** Recorded information **
------------------------------------------------

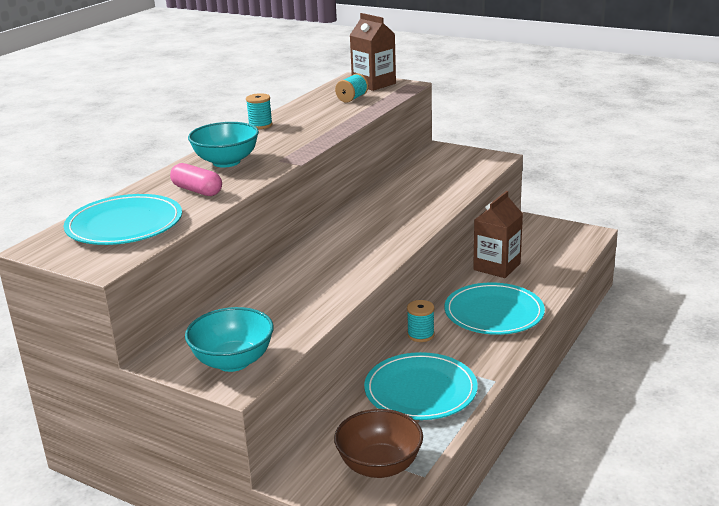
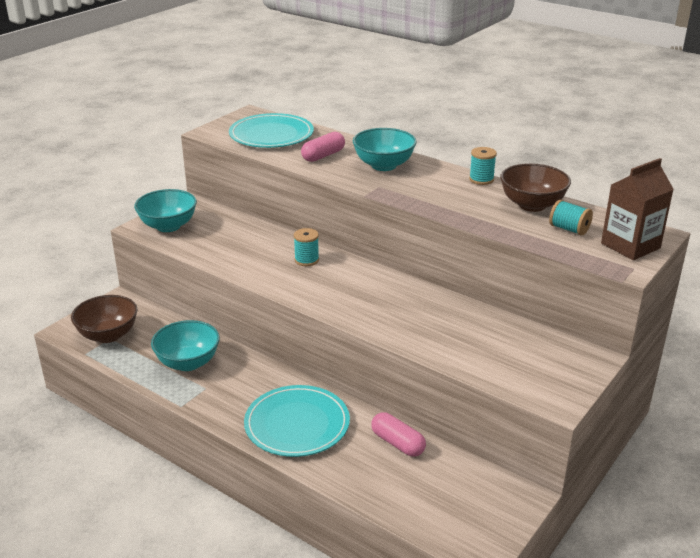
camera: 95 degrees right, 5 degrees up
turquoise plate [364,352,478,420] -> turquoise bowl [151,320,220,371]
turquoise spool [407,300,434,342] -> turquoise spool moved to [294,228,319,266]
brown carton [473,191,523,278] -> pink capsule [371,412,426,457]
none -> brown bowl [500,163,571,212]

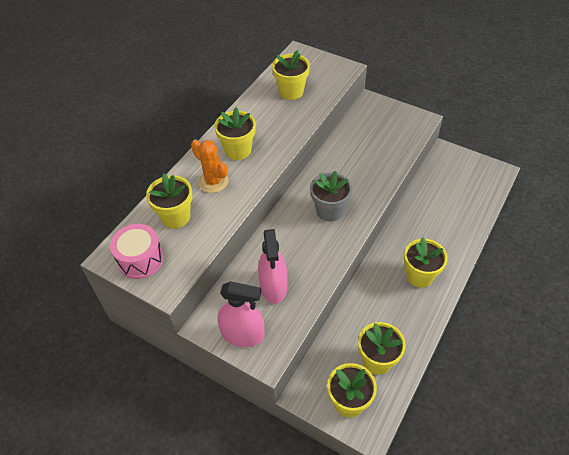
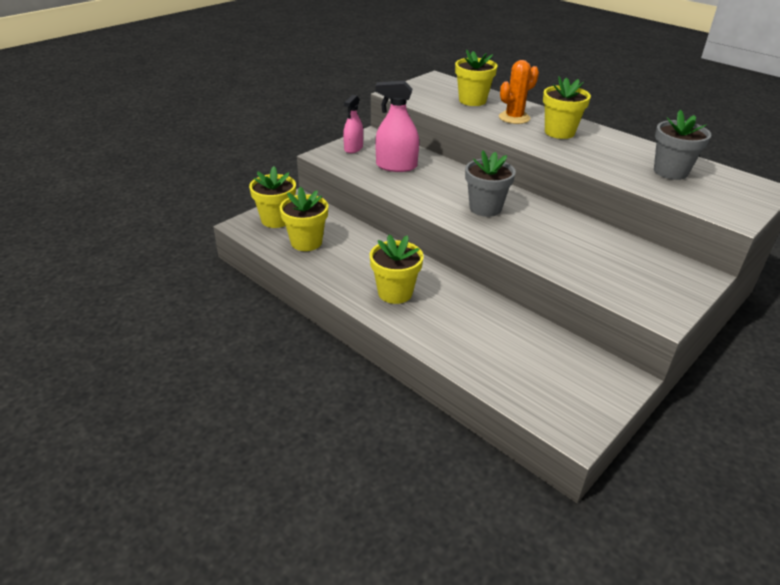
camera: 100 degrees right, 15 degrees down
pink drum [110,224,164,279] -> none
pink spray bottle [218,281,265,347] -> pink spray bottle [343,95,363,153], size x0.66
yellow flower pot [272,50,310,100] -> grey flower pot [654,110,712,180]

------------------------------------------------

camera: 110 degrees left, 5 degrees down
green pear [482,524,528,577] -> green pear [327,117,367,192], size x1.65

------------------------------------------------

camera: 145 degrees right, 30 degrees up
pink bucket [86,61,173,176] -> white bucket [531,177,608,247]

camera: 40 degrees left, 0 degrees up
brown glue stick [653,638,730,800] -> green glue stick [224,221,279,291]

------------------------------------------------

** Exercise details **
All lines in the data above from the one with "camera: 145 degrees right, 30 degrees up" through the one with "brown glue stick" must be repeated exactly, and no others.

** Reply **
camera: 145 degrees right, 30 degrees up
pink bucket [86,61,173,176] -> white bucket [531,177,608,247]

camera: 40 degrees left, 0 degrees up
brown glue stick [653,638,730,800] -> green glue stick [224,221,279,291]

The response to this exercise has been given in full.